PROBLEM DESCRIPTION
Filter the records down to the lines that hold the word "none", and copy each of those lines.

RECORDS FOR PROCESSING
******

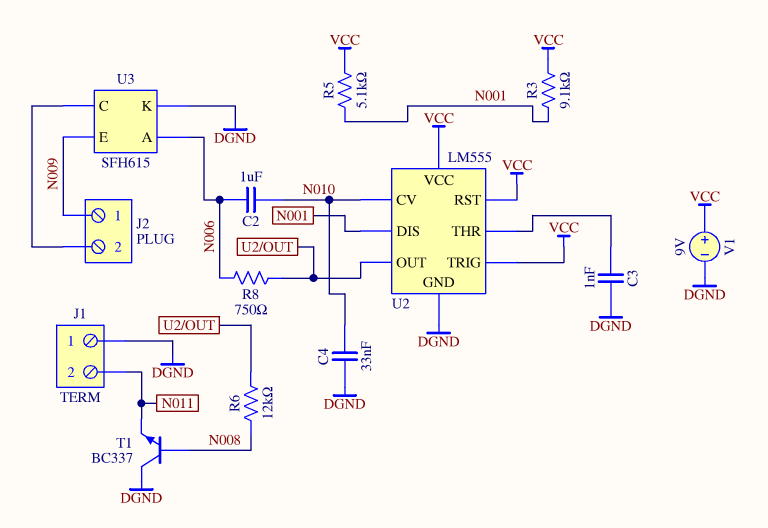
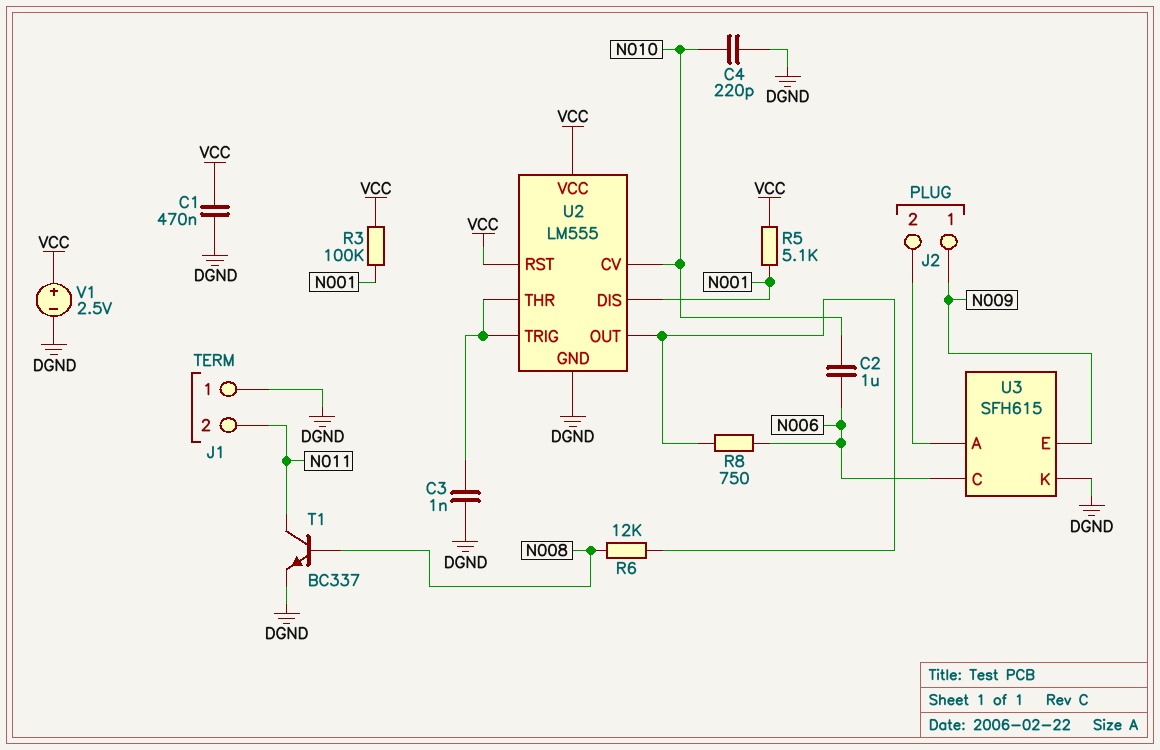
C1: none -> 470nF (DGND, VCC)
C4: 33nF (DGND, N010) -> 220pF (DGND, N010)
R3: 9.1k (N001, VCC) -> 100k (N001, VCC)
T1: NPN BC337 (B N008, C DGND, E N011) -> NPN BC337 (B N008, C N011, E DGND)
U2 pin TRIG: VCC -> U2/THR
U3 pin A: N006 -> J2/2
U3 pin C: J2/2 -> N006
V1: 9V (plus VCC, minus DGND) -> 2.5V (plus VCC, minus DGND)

******

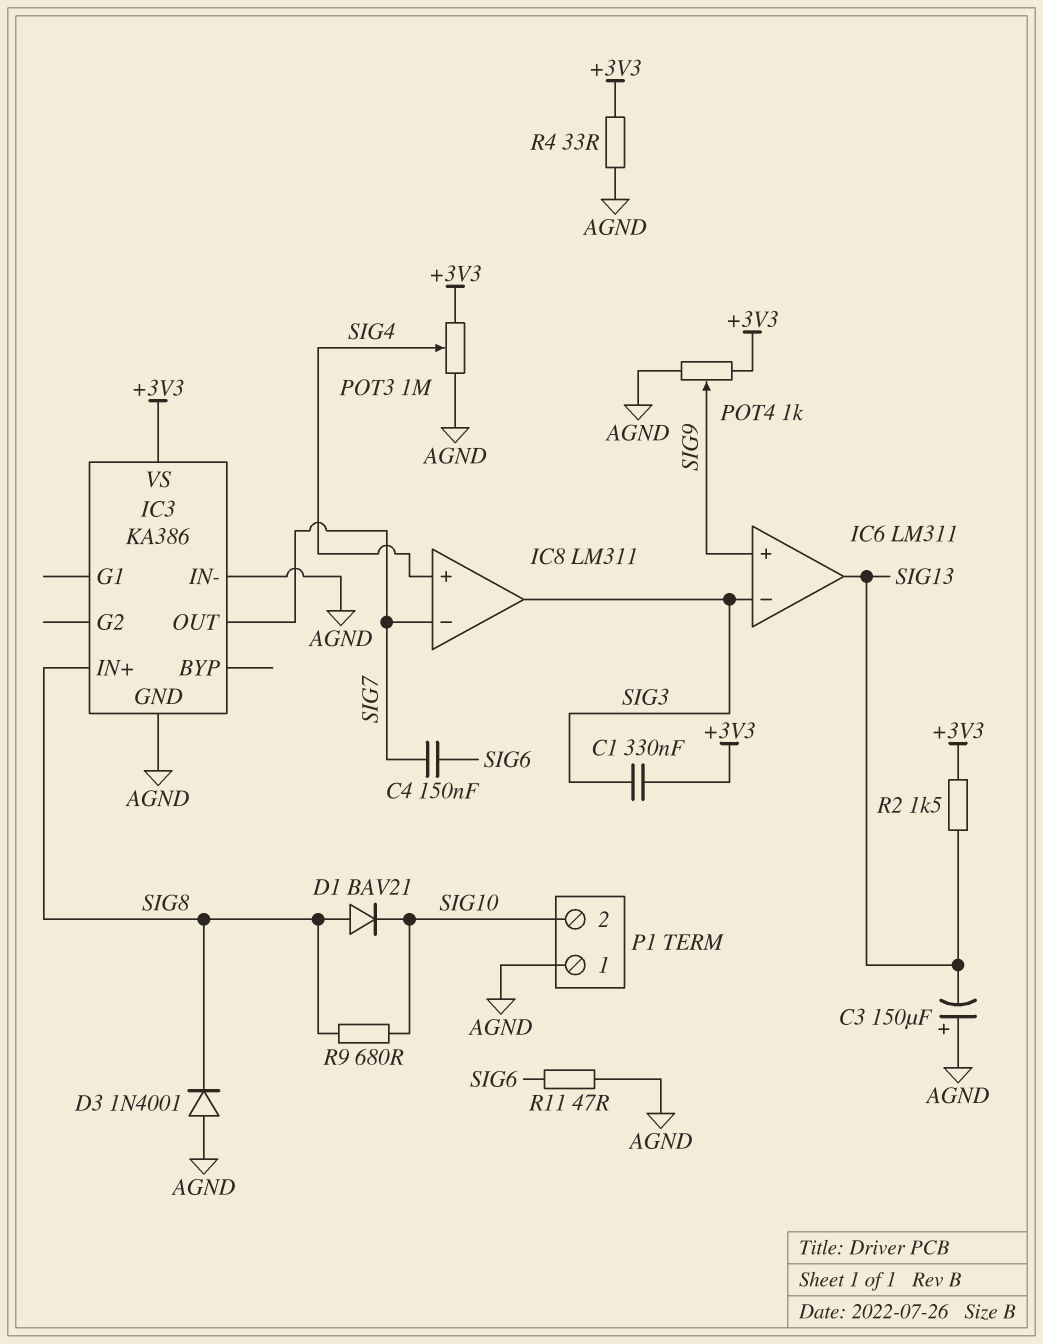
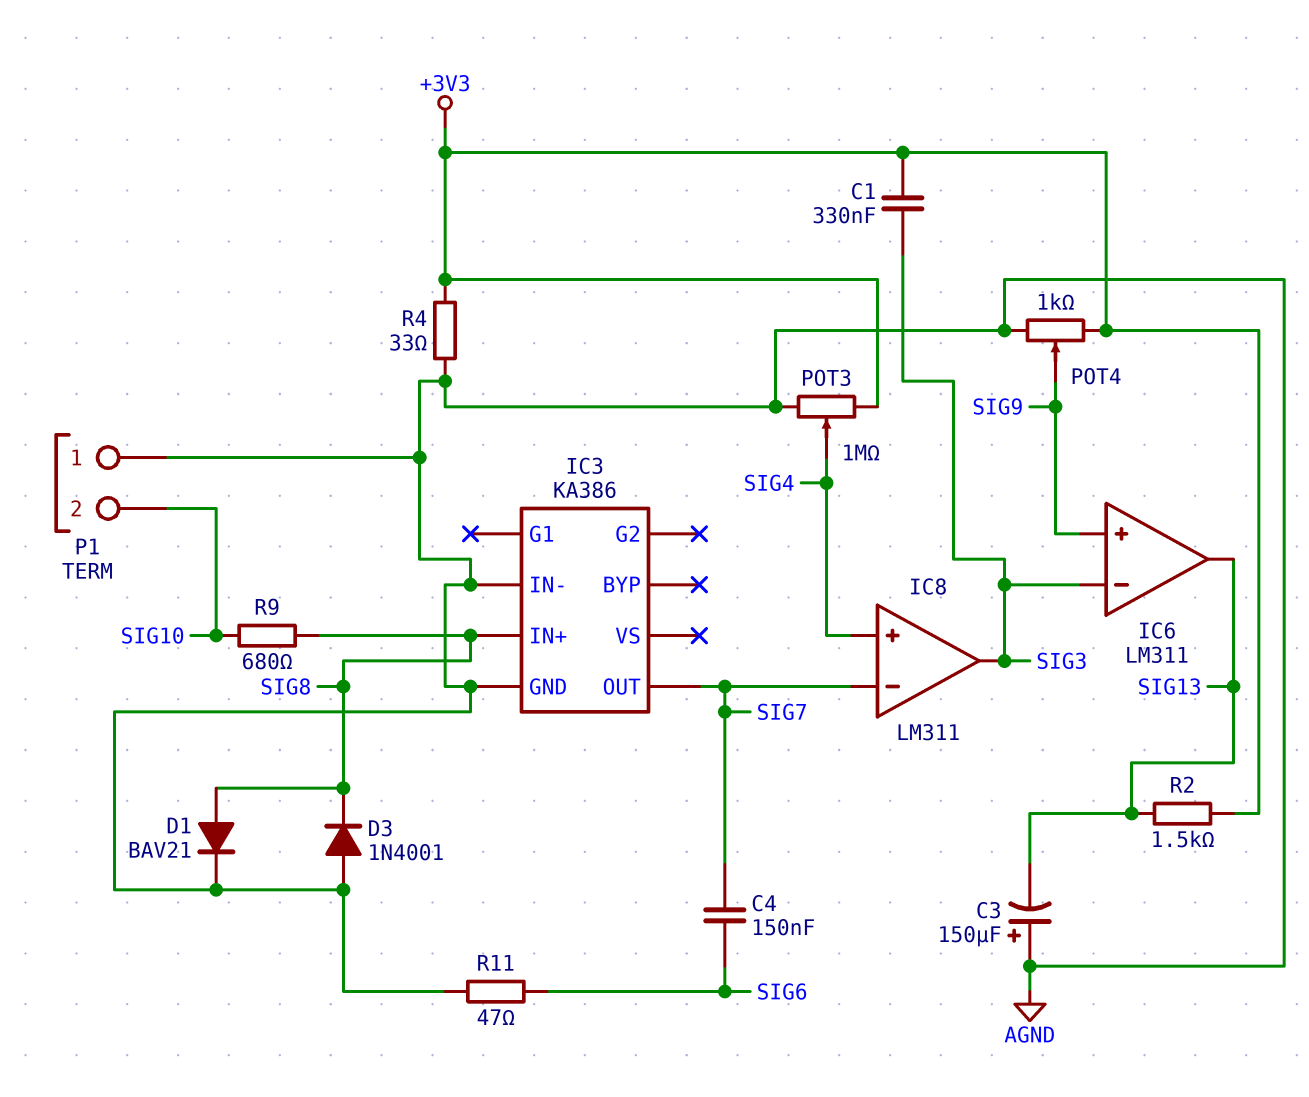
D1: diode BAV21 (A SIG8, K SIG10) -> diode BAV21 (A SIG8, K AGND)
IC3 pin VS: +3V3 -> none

******

EXPECTED ANSWER
C1: none -> 470nF (DGND, VCC)
IC3 pin VS: +3V3 -> none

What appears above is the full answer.